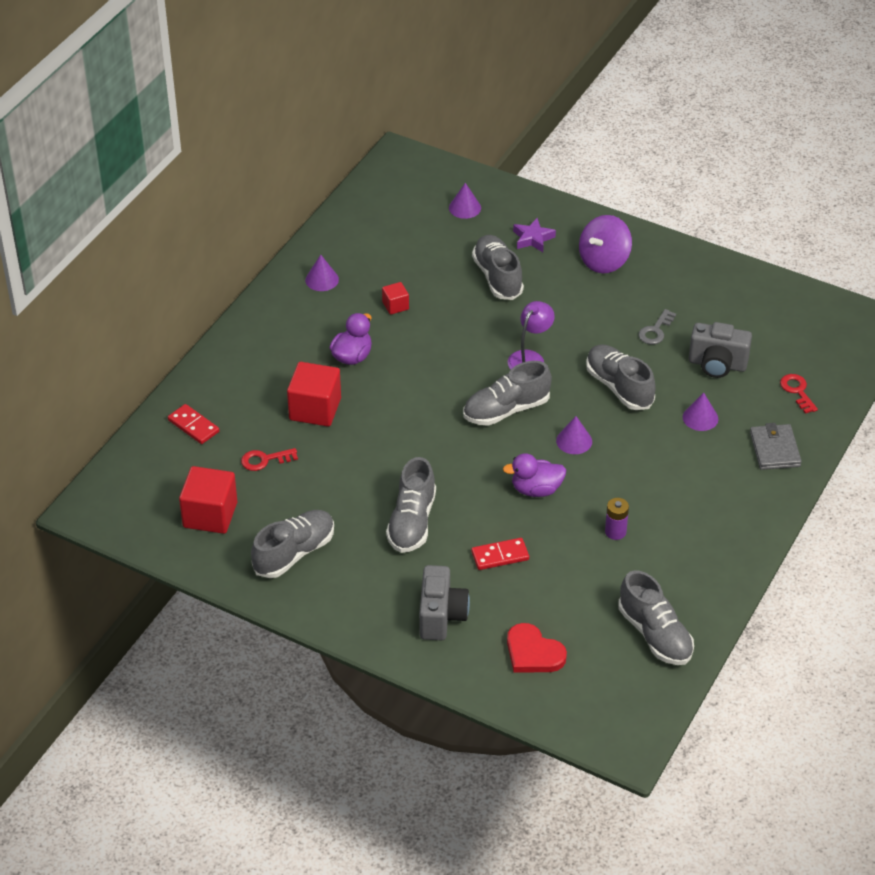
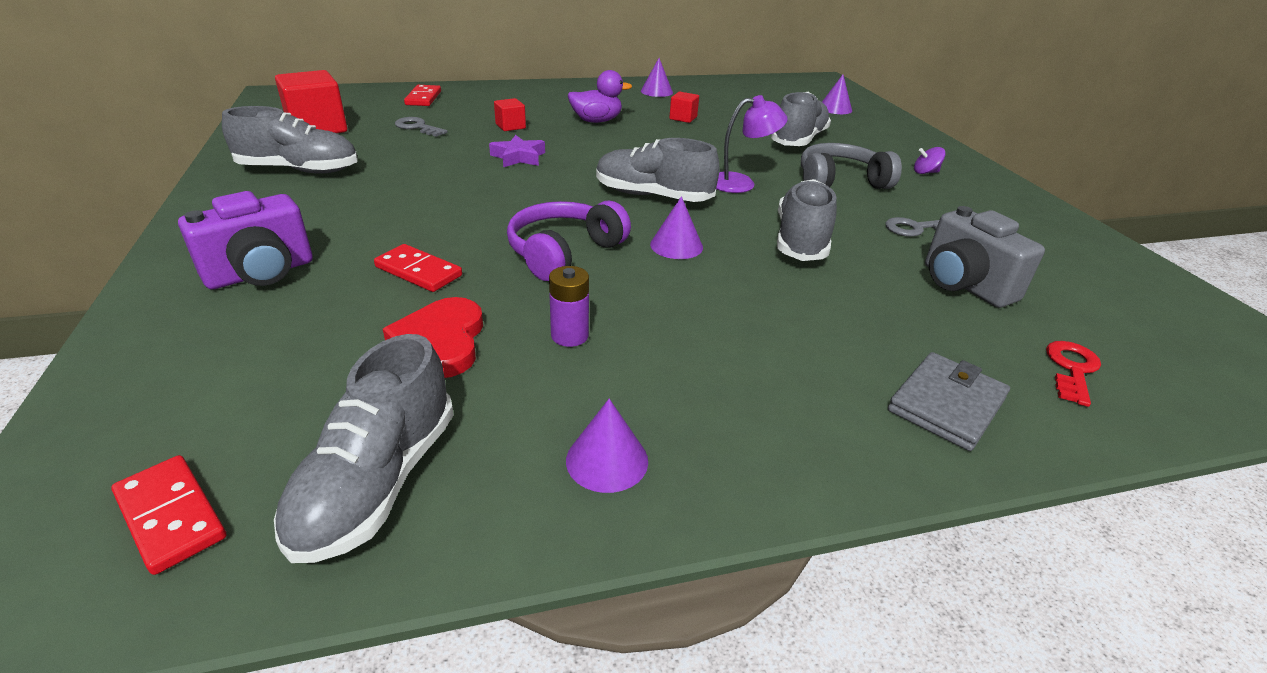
camera: 45 degrees right, 10 degrees down
(264, 460) = (417, 127): red key -> grey key
(315, 409) = (510, 126): red cube -> red cube, size x0.51
(412, 522) = (414, 206): grey shoe -> none
(441, 616) = (261, 273): grey camera -> purple camera
(533, 239) = (870, 138): purple star -> purple star (518, 157)
(533, 653) = (232, 370): red heart -> red heart (440, 341)
(536, 489) = (564, 252): purple duck -> purple headphones
(574, 311) = (840, 181): none -> grey headphones
(604, 261) = (925, 172): purple spinning top -> purple spinning top, size x0.45
(621, 694) = (170, 516): none -> red domino
(700, 418) = (868, 311): purple cone -> purple cone (607, 460)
○ ○ ○ ○ ○
* WORK INSTRUCTIONS
Give back exactly the lines from the one containing "(536, 489) = (564, 252): purple" through the last line of the records.

* PROBLEM SOLUTION
(536, 489) = (564, 252): purple duck -> purple headphones
(574, 311) = (840, 181): none -> grey headphones
(604, 261) = (925, 172): purple spinning top -> purple spinning top, size x0.45
(621, 694) = (170, 516): none -> red domino
(700, 418) = (868, 311): purple cone -> purple cone (607, 460)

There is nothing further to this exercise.